Modification records
....
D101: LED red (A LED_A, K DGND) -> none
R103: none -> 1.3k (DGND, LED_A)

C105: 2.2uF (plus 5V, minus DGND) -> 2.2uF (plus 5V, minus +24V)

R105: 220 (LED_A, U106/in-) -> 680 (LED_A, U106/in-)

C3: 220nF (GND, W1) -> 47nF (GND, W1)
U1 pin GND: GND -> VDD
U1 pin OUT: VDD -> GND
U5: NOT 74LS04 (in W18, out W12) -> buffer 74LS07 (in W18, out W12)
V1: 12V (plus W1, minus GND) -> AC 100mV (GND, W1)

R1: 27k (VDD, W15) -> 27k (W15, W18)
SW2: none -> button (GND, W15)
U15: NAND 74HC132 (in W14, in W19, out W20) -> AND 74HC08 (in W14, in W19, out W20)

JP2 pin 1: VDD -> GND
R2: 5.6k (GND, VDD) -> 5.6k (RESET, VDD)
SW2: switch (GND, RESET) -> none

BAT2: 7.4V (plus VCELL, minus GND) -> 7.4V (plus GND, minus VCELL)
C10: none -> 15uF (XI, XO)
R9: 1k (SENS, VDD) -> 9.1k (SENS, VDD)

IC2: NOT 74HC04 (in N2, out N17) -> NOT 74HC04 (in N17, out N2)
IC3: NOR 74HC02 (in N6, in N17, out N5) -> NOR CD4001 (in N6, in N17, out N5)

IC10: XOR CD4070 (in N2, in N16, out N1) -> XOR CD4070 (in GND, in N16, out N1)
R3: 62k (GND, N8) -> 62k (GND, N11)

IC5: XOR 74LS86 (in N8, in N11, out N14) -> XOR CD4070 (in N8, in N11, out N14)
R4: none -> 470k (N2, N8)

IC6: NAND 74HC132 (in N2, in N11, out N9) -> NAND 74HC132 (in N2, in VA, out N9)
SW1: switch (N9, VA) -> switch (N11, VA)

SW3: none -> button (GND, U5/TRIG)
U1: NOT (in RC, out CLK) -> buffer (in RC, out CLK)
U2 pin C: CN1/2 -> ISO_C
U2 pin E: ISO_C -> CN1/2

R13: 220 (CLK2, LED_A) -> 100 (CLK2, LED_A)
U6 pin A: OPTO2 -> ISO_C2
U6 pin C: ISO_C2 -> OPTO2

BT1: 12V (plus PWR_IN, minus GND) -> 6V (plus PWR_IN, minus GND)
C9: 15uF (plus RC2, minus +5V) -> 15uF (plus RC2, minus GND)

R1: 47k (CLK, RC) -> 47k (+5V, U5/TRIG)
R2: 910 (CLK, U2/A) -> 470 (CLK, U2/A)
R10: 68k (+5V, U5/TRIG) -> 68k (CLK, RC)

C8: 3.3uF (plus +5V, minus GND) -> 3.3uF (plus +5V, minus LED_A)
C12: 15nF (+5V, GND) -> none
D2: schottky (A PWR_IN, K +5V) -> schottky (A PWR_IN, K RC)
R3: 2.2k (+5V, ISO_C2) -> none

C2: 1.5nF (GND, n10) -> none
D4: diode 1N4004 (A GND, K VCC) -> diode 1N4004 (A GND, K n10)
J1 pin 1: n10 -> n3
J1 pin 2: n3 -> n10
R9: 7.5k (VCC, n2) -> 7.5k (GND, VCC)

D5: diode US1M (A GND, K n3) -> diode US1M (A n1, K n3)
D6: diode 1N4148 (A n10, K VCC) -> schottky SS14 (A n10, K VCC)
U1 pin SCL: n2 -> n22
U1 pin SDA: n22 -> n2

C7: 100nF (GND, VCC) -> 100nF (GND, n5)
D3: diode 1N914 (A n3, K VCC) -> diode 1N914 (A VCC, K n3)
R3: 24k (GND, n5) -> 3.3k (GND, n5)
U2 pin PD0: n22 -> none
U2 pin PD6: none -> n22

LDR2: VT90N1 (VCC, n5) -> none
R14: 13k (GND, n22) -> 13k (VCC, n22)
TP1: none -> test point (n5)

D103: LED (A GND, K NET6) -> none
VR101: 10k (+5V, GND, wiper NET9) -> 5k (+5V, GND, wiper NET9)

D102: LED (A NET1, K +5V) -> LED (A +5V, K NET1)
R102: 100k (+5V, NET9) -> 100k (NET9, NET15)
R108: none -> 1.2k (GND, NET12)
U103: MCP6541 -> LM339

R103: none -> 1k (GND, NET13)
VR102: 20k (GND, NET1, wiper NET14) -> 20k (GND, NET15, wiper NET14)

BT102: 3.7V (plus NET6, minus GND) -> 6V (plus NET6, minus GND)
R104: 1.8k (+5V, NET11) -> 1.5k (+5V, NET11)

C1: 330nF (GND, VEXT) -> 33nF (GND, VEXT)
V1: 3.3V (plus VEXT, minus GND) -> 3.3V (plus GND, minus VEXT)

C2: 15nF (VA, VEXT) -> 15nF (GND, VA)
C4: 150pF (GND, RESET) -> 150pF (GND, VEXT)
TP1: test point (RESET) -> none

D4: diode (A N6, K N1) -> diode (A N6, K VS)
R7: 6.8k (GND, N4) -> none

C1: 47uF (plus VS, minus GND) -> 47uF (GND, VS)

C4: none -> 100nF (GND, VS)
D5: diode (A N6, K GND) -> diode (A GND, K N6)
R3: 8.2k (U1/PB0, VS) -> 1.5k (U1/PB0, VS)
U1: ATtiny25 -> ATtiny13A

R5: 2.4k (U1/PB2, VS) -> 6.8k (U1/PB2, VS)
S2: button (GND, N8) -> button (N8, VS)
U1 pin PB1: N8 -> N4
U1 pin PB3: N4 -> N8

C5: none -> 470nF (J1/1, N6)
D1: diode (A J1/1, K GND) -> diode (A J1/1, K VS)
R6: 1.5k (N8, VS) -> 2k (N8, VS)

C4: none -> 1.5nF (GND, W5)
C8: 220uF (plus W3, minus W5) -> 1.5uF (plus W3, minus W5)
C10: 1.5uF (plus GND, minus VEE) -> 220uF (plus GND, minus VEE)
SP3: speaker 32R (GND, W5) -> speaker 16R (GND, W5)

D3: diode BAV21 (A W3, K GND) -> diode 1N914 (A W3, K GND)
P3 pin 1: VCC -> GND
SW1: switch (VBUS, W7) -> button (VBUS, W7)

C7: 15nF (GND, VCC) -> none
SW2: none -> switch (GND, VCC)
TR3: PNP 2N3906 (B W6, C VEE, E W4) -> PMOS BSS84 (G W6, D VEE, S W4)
....
TASK INSTRUCTIONS:
From the records above, print exactly the lines that run from the line with "R7: 6.8k (GND, N4) -> none" to the line with "C7: 15nF (GND, VCC) -> none", inclusive.

RESULT BELOW:
R7: 6.8k (GND, N4) -> none

C1: 47uF (plus VS, minus GND) -> 47uF (GND, VS)

C4: none -> 100nF (GND, VS)
D5: diode (A N6, K GND) -> diode (A GND, K N6)
R3: 8.2k (U1/PB0, VS) -> 1.5k (U1/PB0, VS)
U1: ATtiny25 -> ATtiny13A

R5: 2.4k (U1/PB2, VS) -> 6.8k (U1/PB2, VS)
S2: button (GND, N8) -> button (N8, VS)
U1 pin PB1: N8 -> N4
U1 pin PB3: N4 -> N8

C5: none -> 470nF (J1/1, N6)
D1: diode (A J1/1, K GND) -> diode (A J1/1, K VS)
R6: 1.5k (N8, VS) -> 2k (N8, VS)

C4: none -> 1.5nF (GND, W5)
C8: 220uF (plus W3, minus W5) -> 1.5uF (plus W3, minus W5)
C10: 1.5uF (plus GND, minus VEE) -> 220uF (plus GND, minus VEE)
SP3: speaker 32R (GND, W5) -> speaker 16R (GND, W5)

D3: diode BAV21 (A W3, K GND) -> diode 1N914 (A W3, K GND)
P3 pin 1: VCC -> GND
SW1: switch (VBUS, W7) -> button (VBUS, W7)

C7: 15nF (GND, VCC) -> none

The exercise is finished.